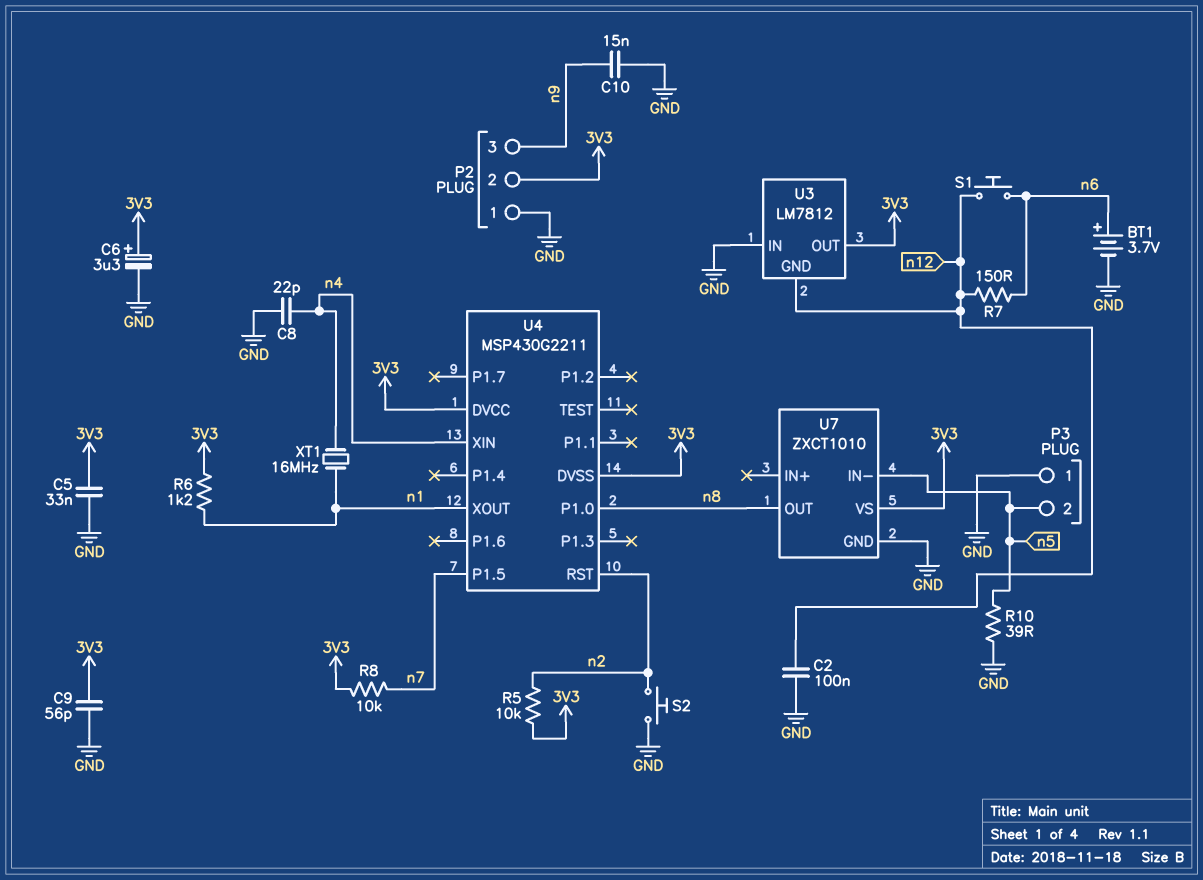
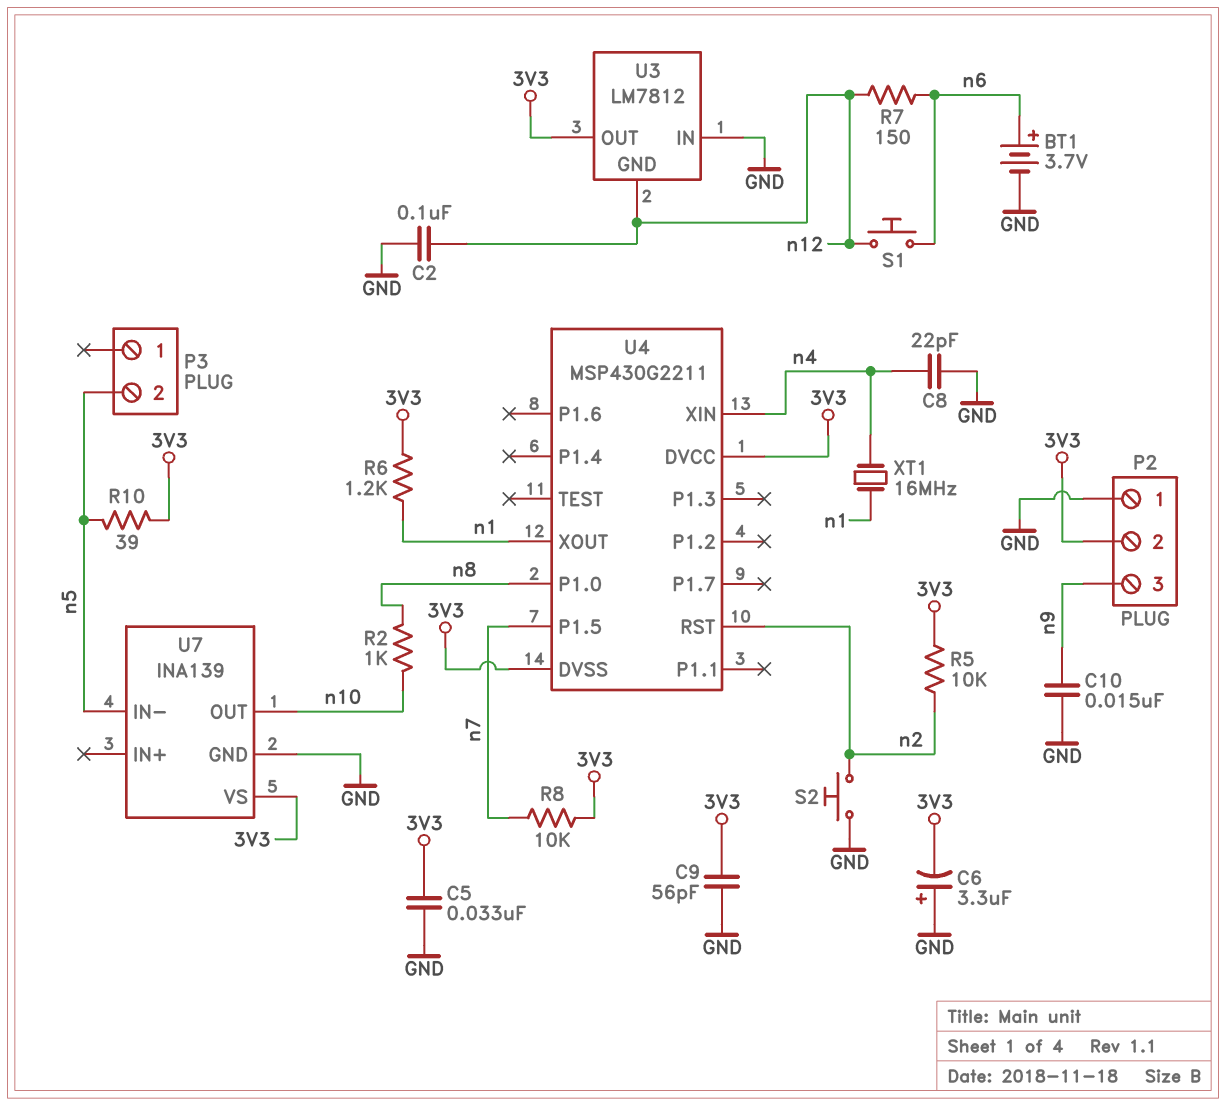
C6: 3.3uF (plus 3V3, minus GND) -> 3.3uF (plus GND, minus 3V3)
P3 pin 1: GND -> none
R2: none -> 1k (n8, n10)
R10: 39 (GND, n5) -> 39 (3V3, n5)
U7: ZXCT1010 -> INA139
U7 pin OUT: n8 -> n10

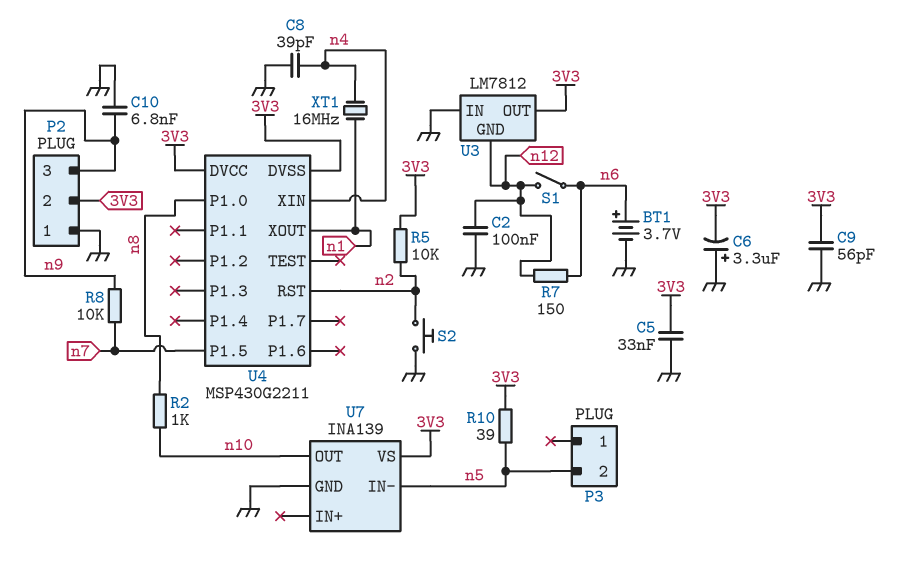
C8: 22pF (GND, n4) -> 39pF (GND, n4)
C10: 15nF (GND, n9) -> 6.8nF (GND, n9)
R6: 1.2k (3V3, n1) -> none
R8: 10k (3V3, n7) -> 10k (n7, n9)
S1: button (n6, n12) -> switch (n6, n12)

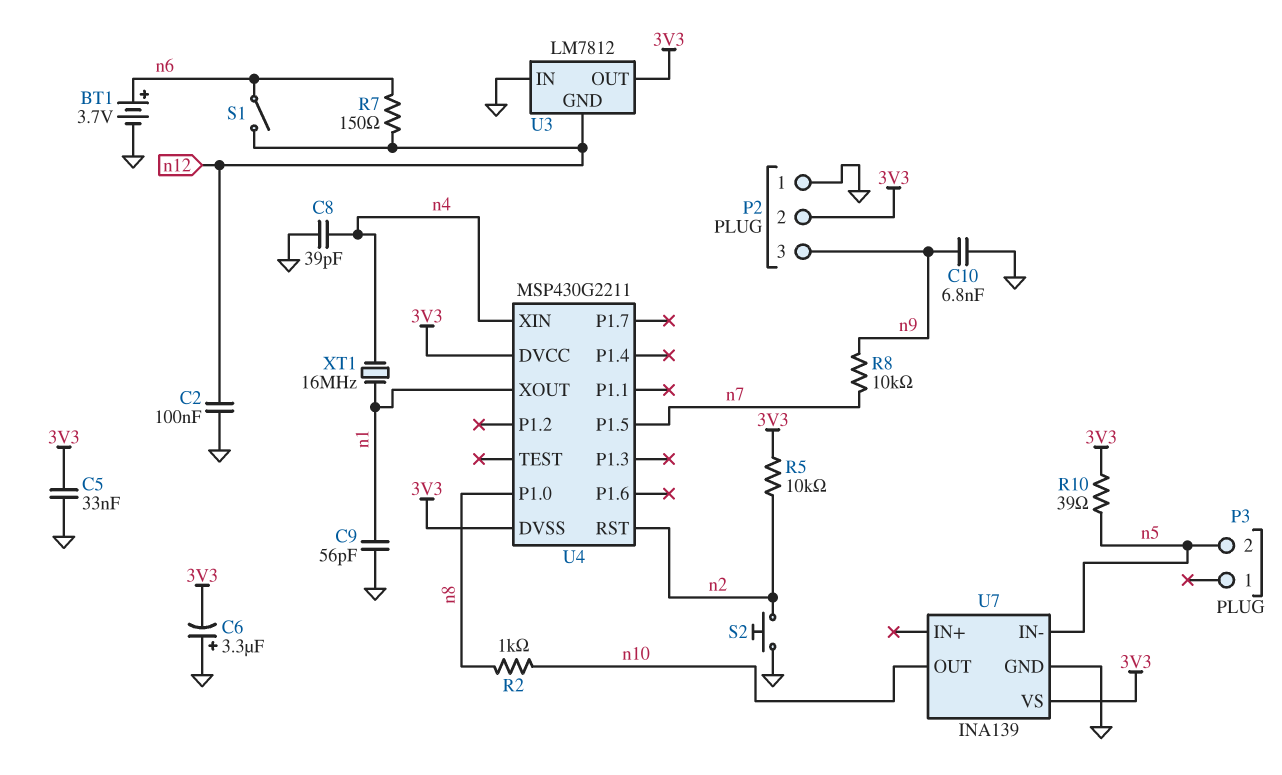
C9: 56pF (3V3, GND) -> 56pF (GND, n1)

##########

The result should be an exact repetition of all the records. Drop the pictures.

C6: 3.3uF (plus 3V3, minus GND) -> 3.3uF (plus GND, minus 3V3)
P3 pin 1: GND -> none
R2: none -> 1k (n8, n10)
R10: 39 (GND, n5) -> 39 (3V3, n5)
U7: ZXCT1010 -> INA139
U7 pin OUT: n8 -> n10

C8: 22pF (GND, n4) -> 39pF (GND, n4)
C10: 15nF (GND, n9) -> 6.8nF (GND, n9)
R6: 1.2k (3V3, n1) -> none
R8: 10k (3V3, n7) -> 10k (n7, n9)
S1: button (n6, n12) -> switch (n6, n12)

C9: 56pF (3V3, GND) -> 56pF (GND, n1)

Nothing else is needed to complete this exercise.